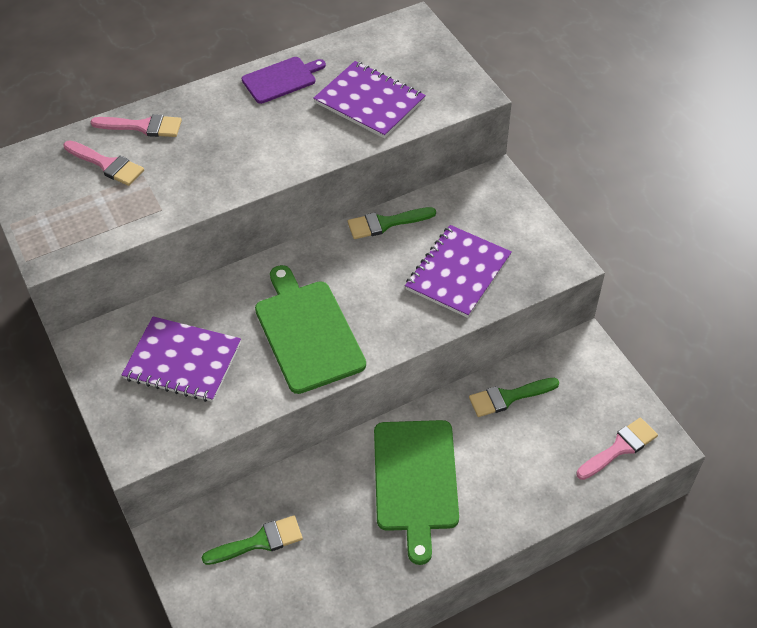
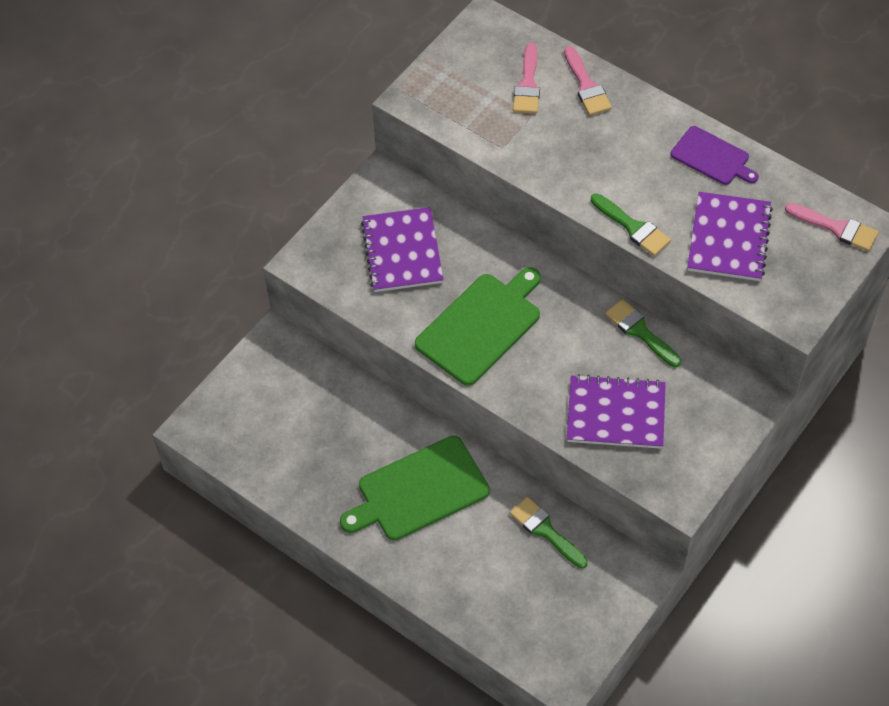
camera: 65 degrees right, 5 degrees up
(259, 541) = (303, 401): green brush -> green brush (633, 227)
(619, 448) = (541, 644): pink brush -> pink brush (836, 228)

**********

• [TASK TO CARRY OUT]
In the lines above, locate the string "brush". Copy every line where it occurs.

• [EXERCISE RESPONSE]
(259, 541) = (303, 401): green brush -> green brush (633, 227)
(619, 448) = (541, 644): pink brush -> pink brush (836, 228)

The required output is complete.